= Beginning of Section =
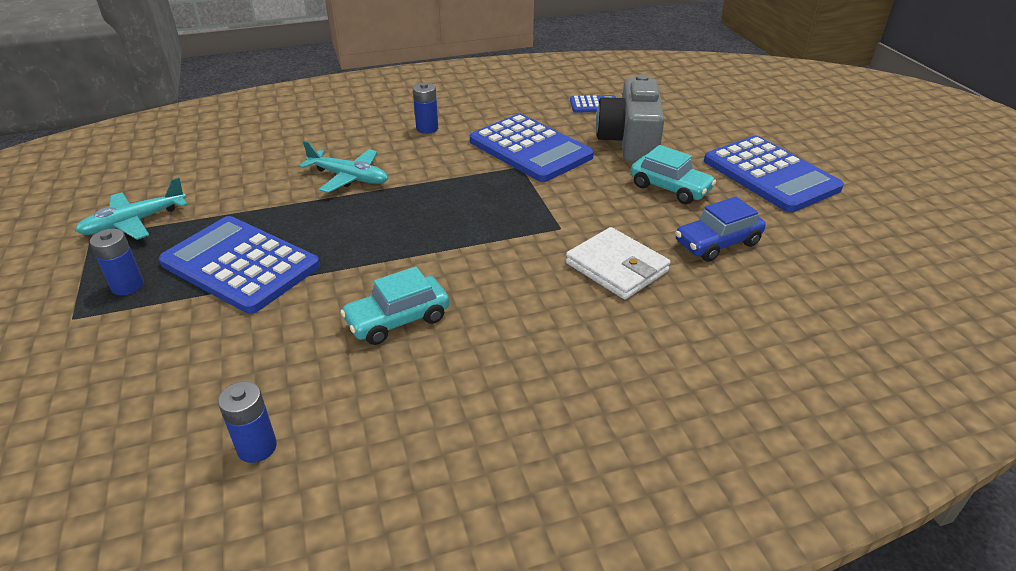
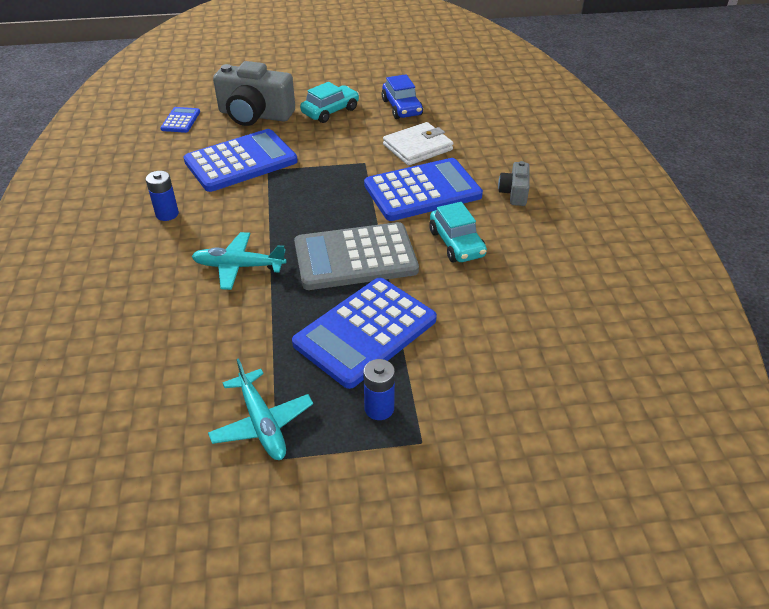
camera: 80 degrees left, 5 degrees up
(257, 447) = (576, 308): blue battery -> none
(348, 177) = (239, 266): turquoise plane -> turquoise plane turned 120 degrees counterclockwise
(365, 244) = (355, 257): none -> grey calculator
(530, 372) = (514, 193): none -> grey camera
(770, 175) = (329, 73): blue calculator -> blue calculator (422, 191)

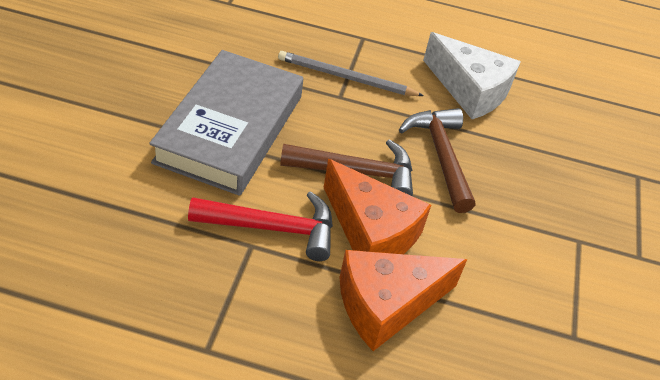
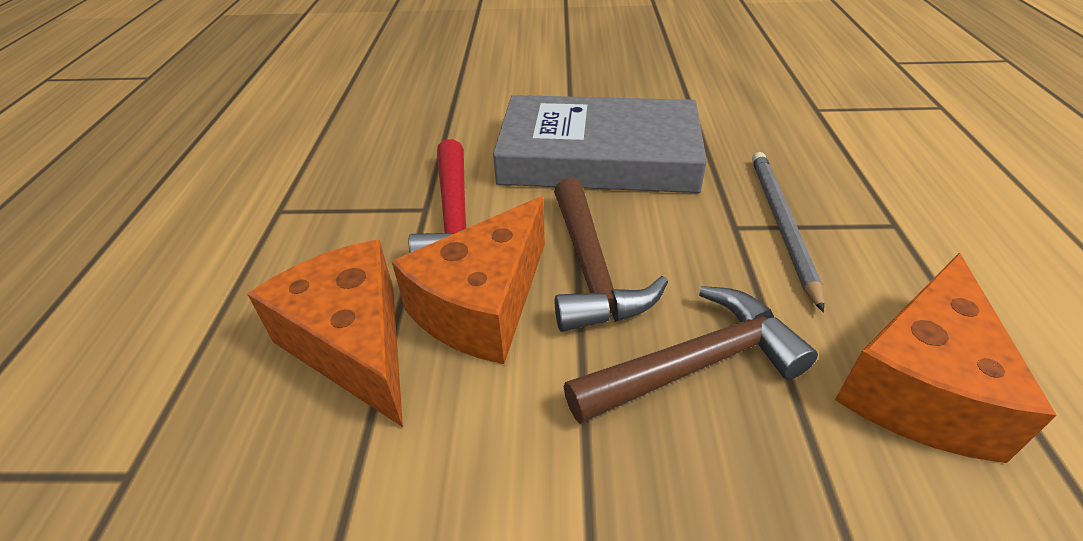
camera: 85 degrees right, 5 degrees down
(470, 90) = (920, 386): white cheese -> orange cheese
= End of Section =
#### Exercise objective
The copy runs from the line containing "(365, 244) = (355, 257): none" through the last line of the material, both ends included. Reproduce those lines exactly and drop the pictures.

#### Reply
(365, 244) = (355, 257): none -> grey calculator
(530, 372) = (514, 193): none -> grey camera
(770, 175) = (329, 73): blue calculator -> blue calculator (422, 191)

camera: 85 degrees right, 5 degrees down
(470, 90) = (920, 386): white cheese -> orange cheese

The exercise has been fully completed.